### PROBLEM
Locate the line that contains "masks as SVG.". Print it and each following line through the end of the listing, verbatim, and nothing more.
# DATASET ENTRIES start
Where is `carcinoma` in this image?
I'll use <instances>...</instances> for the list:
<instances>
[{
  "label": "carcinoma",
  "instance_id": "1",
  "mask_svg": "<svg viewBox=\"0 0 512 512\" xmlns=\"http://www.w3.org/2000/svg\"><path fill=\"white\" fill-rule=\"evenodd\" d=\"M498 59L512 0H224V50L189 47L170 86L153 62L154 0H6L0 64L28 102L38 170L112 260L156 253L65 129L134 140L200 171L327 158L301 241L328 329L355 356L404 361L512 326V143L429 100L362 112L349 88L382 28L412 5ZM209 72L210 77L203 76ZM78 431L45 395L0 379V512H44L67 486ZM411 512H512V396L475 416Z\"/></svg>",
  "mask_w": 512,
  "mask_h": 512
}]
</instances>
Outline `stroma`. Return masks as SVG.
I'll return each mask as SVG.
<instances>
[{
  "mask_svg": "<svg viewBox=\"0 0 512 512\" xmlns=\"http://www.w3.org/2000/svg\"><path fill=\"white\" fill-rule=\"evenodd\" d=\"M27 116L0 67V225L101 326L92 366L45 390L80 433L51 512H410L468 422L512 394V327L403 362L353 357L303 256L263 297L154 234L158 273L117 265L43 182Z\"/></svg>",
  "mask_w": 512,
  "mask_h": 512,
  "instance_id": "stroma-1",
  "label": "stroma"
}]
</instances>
# DATASET ENTRIES end
### COMPLETED TASK
Outline `stroma`. Return masks as SVG.
I'll return each mask as SVG.
<instances>
[{
  "mask_svg": "<svg viewBox=\"0 0 512 512\" xmlns=\"http://www.w3.org/2000/svg\"><path fill=\"white\" fill-rule=\"evenodd\" d=\"M27 116L0 67V225L101 326L92 366L45 390L80 433L51 512H410L468 422L512 394V327L403 362L353 357L303 256L263 297L154 234L158 273L117 265L43 182Z\"/></svg>",
  "mask_w": 512,
  "mask_h": 512,
  "instance_id": "stroma-1",
  "label": "stroma"
}]
</instances>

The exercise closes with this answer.